## Goal of the exercise
Exactly as they appear, output all of the entries.

## Data records
- - -
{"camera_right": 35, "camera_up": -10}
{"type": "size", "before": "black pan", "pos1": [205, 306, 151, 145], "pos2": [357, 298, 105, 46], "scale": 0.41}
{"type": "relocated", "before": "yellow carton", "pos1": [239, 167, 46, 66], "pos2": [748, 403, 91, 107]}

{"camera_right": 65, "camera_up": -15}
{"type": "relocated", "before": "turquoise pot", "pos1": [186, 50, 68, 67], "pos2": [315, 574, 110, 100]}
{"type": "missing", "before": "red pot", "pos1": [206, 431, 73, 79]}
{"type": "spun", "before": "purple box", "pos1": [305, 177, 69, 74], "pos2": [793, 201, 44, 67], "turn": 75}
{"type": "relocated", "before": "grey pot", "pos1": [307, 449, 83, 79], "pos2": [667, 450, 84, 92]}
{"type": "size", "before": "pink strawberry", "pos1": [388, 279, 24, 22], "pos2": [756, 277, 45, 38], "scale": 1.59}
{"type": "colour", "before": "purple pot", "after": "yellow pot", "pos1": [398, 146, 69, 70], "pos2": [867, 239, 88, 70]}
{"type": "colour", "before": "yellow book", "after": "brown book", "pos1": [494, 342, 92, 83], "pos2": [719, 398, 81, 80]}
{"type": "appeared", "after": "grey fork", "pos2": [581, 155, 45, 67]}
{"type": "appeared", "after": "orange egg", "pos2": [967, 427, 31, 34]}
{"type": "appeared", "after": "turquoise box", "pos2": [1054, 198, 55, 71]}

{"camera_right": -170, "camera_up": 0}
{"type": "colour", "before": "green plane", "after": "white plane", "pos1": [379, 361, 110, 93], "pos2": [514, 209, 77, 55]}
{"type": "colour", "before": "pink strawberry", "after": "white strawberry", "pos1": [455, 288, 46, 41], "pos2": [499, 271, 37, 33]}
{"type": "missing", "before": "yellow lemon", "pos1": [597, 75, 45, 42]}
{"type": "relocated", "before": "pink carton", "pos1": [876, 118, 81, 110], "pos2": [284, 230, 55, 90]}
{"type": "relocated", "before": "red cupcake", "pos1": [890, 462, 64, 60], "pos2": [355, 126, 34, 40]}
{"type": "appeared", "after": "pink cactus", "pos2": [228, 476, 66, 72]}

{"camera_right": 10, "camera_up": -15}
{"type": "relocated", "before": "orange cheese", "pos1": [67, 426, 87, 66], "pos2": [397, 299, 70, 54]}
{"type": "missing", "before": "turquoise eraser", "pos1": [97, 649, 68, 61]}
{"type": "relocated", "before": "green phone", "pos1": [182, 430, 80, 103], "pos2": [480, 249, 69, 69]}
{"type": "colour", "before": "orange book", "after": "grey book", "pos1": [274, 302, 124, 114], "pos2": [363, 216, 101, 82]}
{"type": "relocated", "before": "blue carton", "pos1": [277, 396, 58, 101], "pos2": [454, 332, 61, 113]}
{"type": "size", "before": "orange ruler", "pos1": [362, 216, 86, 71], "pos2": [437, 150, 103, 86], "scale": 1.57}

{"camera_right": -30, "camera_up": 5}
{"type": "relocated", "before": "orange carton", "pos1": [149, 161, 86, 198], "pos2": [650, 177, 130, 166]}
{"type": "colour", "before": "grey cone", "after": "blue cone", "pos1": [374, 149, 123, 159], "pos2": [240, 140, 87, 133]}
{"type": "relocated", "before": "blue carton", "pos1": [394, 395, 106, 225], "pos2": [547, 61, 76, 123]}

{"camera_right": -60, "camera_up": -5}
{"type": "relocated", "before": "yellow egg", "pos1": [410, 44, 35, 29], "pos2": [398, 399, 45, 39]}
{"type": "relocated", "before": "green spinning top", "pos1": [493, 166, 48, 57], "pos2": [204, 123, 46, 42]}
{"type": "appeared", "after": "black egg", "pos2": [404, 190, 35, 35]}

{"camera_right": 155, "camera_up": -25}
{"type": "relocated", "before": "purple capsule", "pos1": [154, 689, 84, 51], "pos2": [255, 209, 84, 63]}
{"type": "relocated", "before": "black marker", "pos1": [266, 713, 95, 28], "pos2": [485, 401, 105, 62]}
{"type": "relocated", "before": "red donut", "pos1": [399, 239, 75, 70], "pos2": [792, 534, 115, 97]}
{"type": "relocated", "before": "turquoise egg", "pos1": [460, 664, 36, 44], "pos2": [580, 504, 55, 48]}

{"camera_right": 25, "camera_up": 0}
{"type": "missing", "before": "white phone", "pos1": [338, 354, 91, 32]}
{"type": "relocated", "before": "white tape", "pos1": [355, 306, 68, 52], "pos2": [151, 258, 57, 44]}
- - -
## Your solution
{"camera_right": 35, "camera_up": -10}
{"type": "size", "before": "black pan", "pos1": [205, 306, 151, 145], "pos2": [357, 298, 105, 46], "scale": 0.41}
{"type": "relocated", "before": "yellow carton", "pos1": [239, 167, 46, 66], "pos2": [748, 403, 91, 107]}

{"camera_right": 65, "camera_up": -15}
{"type": "relocated", "before": "turquoise pot", "pos1": [186, 50, 68, 67], "pos2": [315, 574, 110, 100]}
{"type": "missing", "before": "red pot", "pos1": [206, 431, 73, 79]}
{"type": "spun", "before": "purple box", "pos1": [305, 177, 69, 74], "pos2": [793, 201, 44, 67], "turn": 75}
{"type": "relocated", "before": "grey pot", "pos1": [307, 449, 83, 79], "pos2": [667, 450, 84, 92]}
{"type": "size", "before": "pink strawberry", "pos1": [388, 279, 24, 22], "pos2": [756, 277, 45, 38], "scale": 1.59}
{"type": "colour", "before": "purple pot", "after": "yellow pot", "pos1": [398, 146, 69, 70], "pos2": [867, 239, 88, 70]}
{"type": "colour", "before": "yellow book", "after": "brown book", "pos1": [494, 342, 92, 83], "pos2": [719, 398, 81, 80]}
{"type": "appeared", "after": "grey fork", "pos2": [581, 155, 45, 67]}
{"type": "appeared", "after": "orange egg", "pos2": [967, 427, 31, 34]}
{"type": "appeared", "after": "turquoise box", "pos2": [1054, 198, 55, 71]}

{"camera_right": -170, "camera_up": 0}
{"type": "colour", "before": "green plane", "after": "white plane", "pos1": [379, 361, 110, 93], "pos2": [514, 209, 77, 55]}
{"type": "colour", "before": "pink strawberry", "after": "white strawberry", "pos1": [455, 288, 46, 41], "pos2": [499, 271, 37, 33]}
{"type": "missing", "before": "yellow lemon", "pos1": [597, 75, 45, 42]}
{"type": "relocated", "before": "pink carton", "pos1": [876, 118, 81, 110], "pos2": [284, 230, 55, 90]}
{"type": "relocated", "before": "red cupcake", "pos1": [890, 462, 64, 60], "pos2": [355, 126, 34, 40]}
{"type": "appeared", "after": "pink cactus", "pos2": [228, 476, 66, 72]}

{"camera_right": 10, "camera_up": -15}
{"type": "relocated", "before": "orange cheese", "pos1": [67, 426, 87, 66], "pos2": [397, 299, 70, 54]}
{"type": "missing", "before": "turquoise eraser", "pos1": [97, 649, 68, 61]}
{"type": "relocated", "before": "green phone", "pos1": [182, 430, 80, 103], "pos2": [480, 249, 69, 69]}
{"type": "colour", "before": "orange book", "after": "grey book", "pos1": [274, 302, 124, 114], "pos2": [363, 216, 101, 82]}
{"type": "relocated", "before": "blue carton", "pos1": [277, 396, 58, 101], "pos2": [454, 332, 61, 113]}
{"type": "size", "before": "orange ruler", "pos1": [362, 216, 86, 71], "pos2": [437, 150, 103, 86], "scale": 1.57}

{"camera_right": -30, "camera_up": 5}
{"type": "relocated", "before": "orange carton", "pos1": [149, 161, 86, 198], "pos2": [650, 177, 130, 166]}
{"type": "colour", "before": "grey cone", "after": "blue cone", "pos1": [374, 149, 123, 159], "pos2": [240, 140, 87, 133]}
{"type": "relocated", "before": "blue carton", "pos1": [394, 395, 106, 225], "pos2": [547, 61, 76, 123]}

{"camera_right": -60, "camera_up": -5}
{"type": "relocated", "before": "yellow egg", "pos1": [410, 44, 35, 29], "pos2": [398, 399, 45, 39]}
{"type": "relocated", "before": "green spinning top", "pos1": [493, 166, 48, 57], "pos2": [204, 123, 46, 42]}
{"type": "appeared", "after": "black egg", "pos2": [404, 190, 35, 35]}

{"camera_right": 155, "camera_up": -25}
{"type": "relocated", "before": "purple capsule", "pos1": [154, 689, 84, 51], "pos2": [255, 209, 84, 63]}
{"type": "relocated", "before": "black marker", "pos1": [266, 713, 95, 28], "pos2": [485, 401, 105, 62]}
{"type": "relocated", "before": "red donut", "pos1": [399, 239, 75, 70], "pos2": [792, 534, 115, 97]}
{"type": "relocated", "before": "turquoise egg", "pos1": [460, 664, 36, 44], "pos2": [580, 504, 55, 48]}

{"camera_right": 25, "camera_up": 0}
{"type": "missing", "before": "white phone", "pos1": [338, 354, 91, 32]}
{"type": "relocated", "before": "white tape", "pos1": [355, 306, 68, 52], "pos2": [151, 258, 57, 44]}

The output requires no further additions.